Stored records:
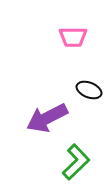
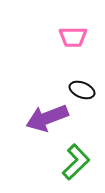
black ellipse: moved 7 px left
purple arrow: rotated 6 degrees clockwise
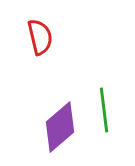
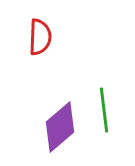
red semicircle: rotated 15 degrees clockwise
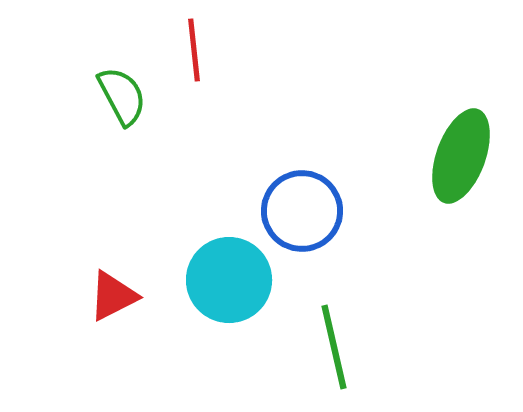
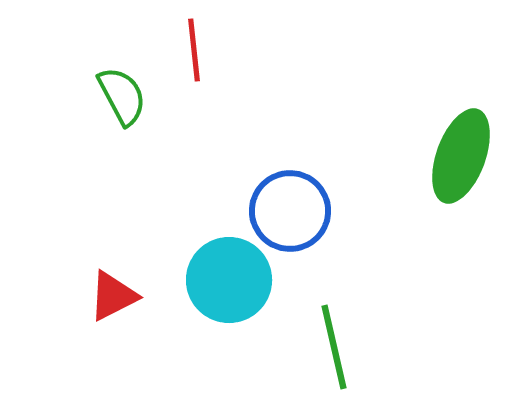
blue circle: moved 12 px left
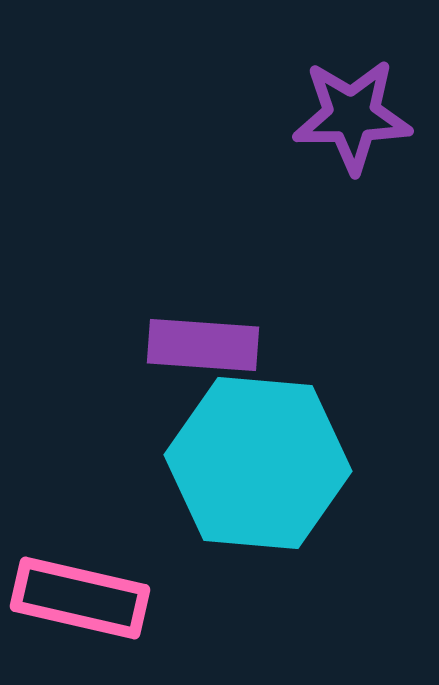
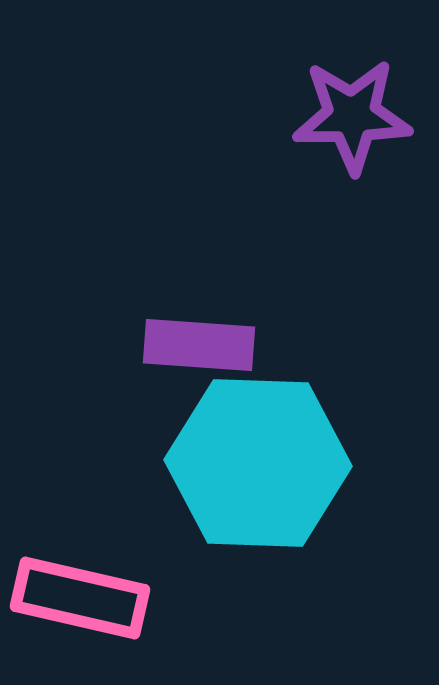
purple rectangle: moved 4 px left
cyan hexagon: rotated 3 degrees counterclockwise
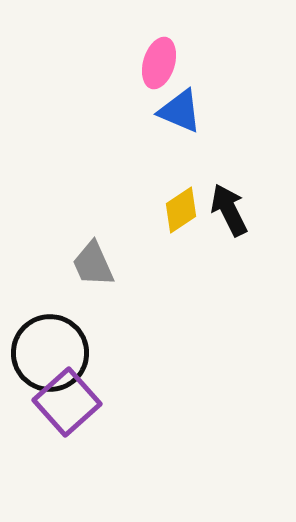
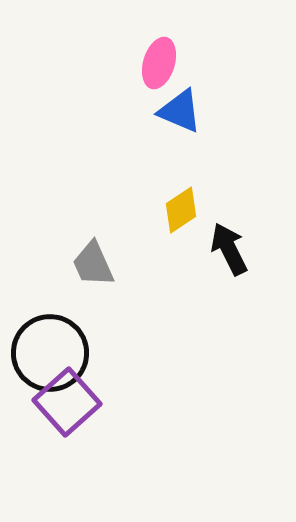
black arrow: moved 39 px down
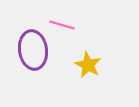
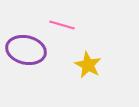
purple ellipse: moved 7 px left; rotated 69 degrees counterclockwise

_TASK BRIEF_
Search the data for "moved". Copy each line that has it.

_COMPLETED TASK_
black ellipse: moved 7 px left
blue circle: moved 12 px left
purple rectangle: moved 4 px left
black arrow: moved 39 px down
purple ellipse: moved 7 px left; rotated 69 degrees counterclockwise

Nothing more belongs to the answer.